GOAL OF THE EXERCISE: Starting at the line with "red scissors [541,166,584,217]" and going on through the line with "none -> white cube [509,86,555,133]", reproduce each line in the records below exactly and nothing more.

=== LISTED RECORDS ===

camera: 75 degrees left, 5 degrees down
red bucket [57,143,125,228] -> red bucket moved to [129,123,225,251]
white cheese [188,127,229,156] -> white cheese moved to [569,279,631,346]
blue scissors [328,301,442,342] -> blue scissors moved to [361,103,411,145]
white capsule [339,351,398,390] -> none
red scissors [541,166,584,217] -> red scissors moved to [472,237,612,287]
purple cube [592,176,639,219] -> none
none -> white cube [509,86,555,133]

===
=== LISTED RECORDS ===

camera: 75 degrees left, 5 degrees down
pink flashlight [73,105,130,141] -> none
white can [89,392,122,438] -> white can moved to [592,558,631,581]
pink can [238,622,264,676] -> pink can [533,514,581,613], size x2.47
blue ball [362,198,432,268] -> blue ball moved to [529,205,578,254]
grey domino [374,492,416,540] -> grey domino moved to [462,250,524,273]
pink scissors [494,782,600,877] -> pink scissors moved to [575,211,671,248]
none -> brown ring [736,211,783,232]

===

TASK RESULT:
red scissors [541,166,584,217] -> red scissors moved to [472,237,612,287]
purple cube [592,176,639,219] -> none
none -> white cube [509,86,555,133]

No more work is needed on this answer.